══ Excerpted data
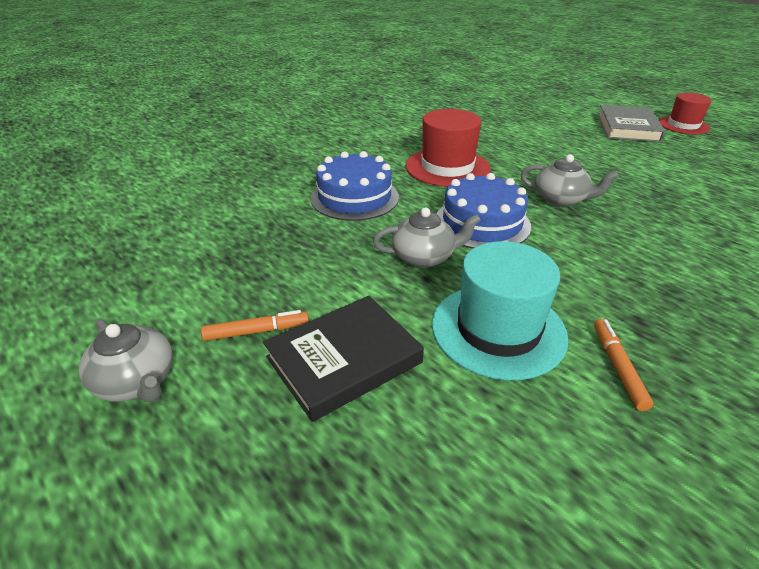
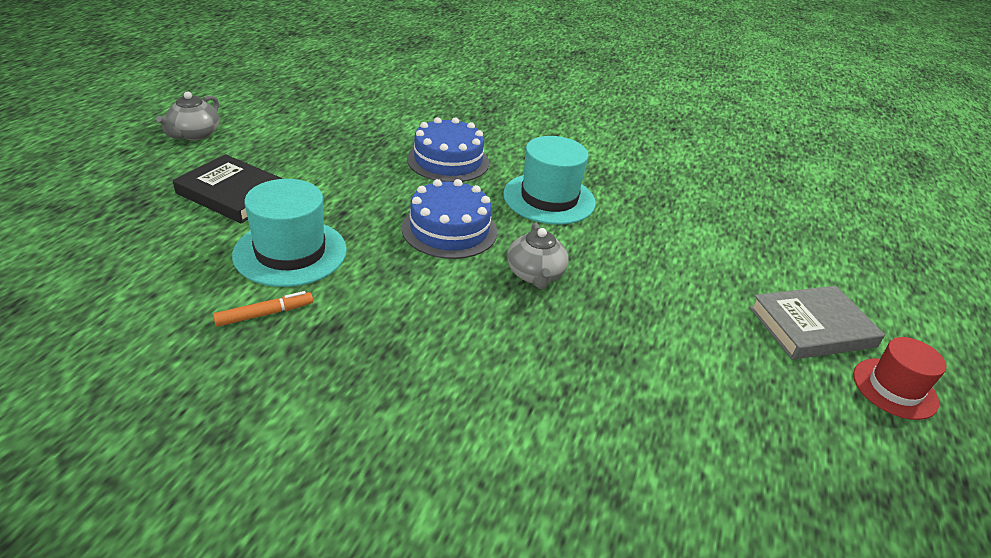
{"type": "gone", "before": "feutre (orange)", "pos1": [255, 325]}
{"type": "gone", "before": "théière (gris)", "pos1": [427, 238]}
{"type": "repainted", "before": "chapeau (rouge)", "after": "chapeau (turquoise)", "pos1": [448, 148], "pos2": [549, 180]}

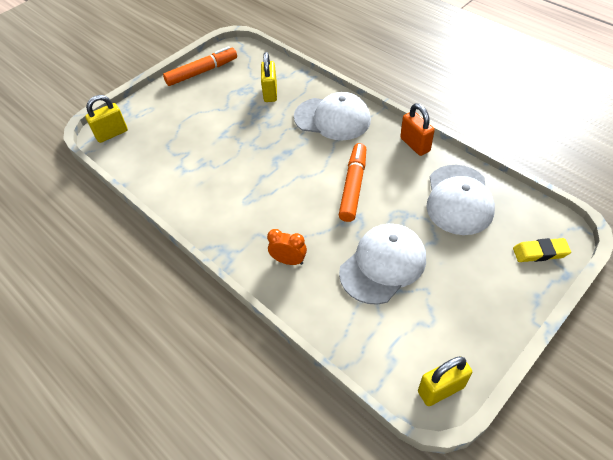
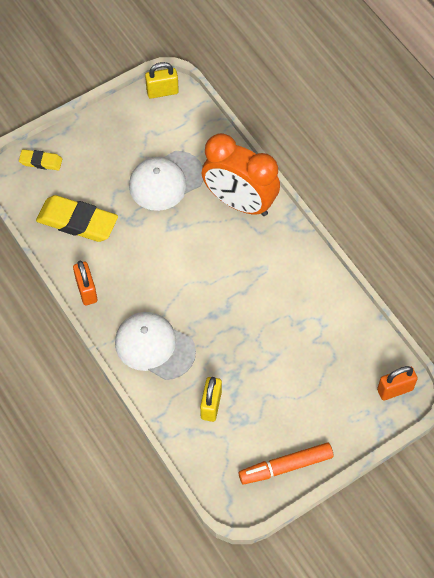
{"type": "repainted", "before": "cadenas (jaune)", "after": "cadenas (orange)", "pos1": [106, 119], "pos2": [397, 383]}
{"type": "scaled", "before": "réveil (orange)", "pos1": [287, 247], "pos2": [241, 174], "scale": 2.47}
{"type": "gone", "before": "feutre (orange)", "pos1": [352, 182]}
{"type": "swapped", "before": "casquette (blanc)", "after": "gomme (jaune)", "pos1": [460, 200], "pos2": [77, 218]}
════
** Your task **
All lines of the records above with the word "after" in them are to be copied.

** Result for this exercise **
{"type": "repainted", "before": "chapeau (rouge)", "after": "chapeau (turquoise)", "pos1": [448, 148], "pos2": [549, 180]}
{"type": "repainted", "before": "cadenas (jaune)", "after": "cadenas (orange)", "pos1": [106, 119], "pos2": [397, 383]}
{"type": "swapped", "before": "casquette (blanc)", "after": "gomme (jaune)", "pos1": [460, 200], "pos2": [77, 218]}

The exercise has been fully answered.